_Dataset extract_.
• • • • • • •

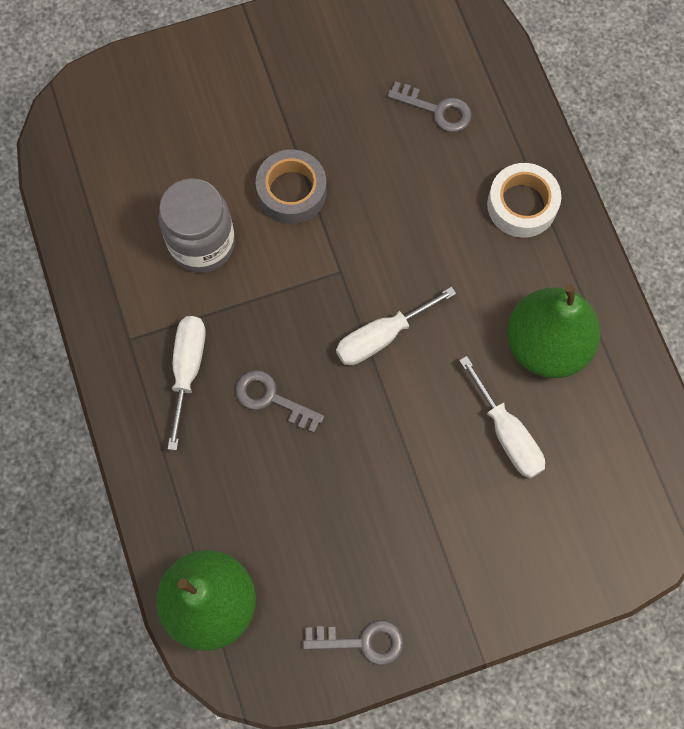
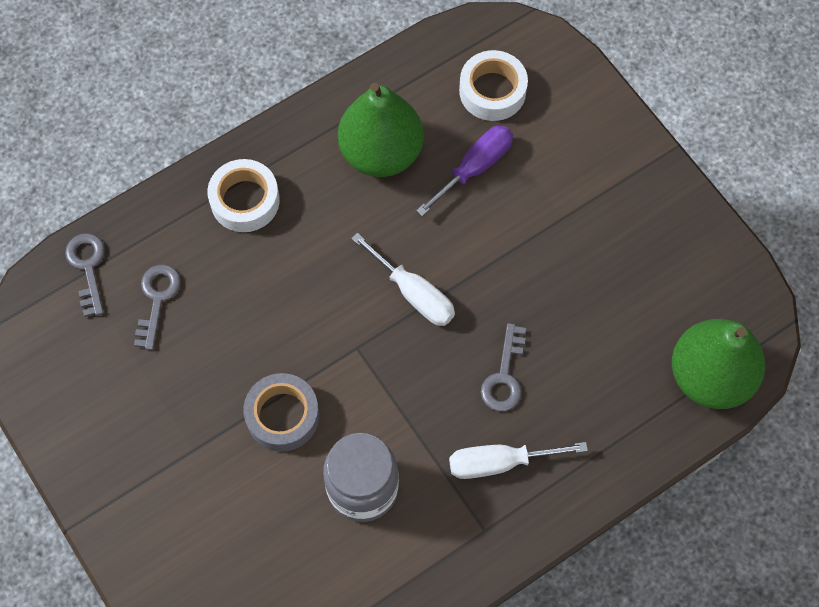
camera: 105 degrees left, 5 degrees down
(362, 641) = (696, 243): grey key -> grey key (87, 268)
(507, 434) = (475, 168): white screwdriver -> purple screwdriver
(596, 478) = (492, 91): none -> white tape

• • • • • • •

_Your goal_.
Quote the material exactly. Pictures stay out.

_Finished exercise_.
camera: 105 degrees left, 5 degrees down
(362, 641) = (696, 243): grey key -> grey key (87, 268)
(507, 434) = (475, 168): white screwdriver -> purple screwdriver
(596, 478) = (492, 91): none -> white tape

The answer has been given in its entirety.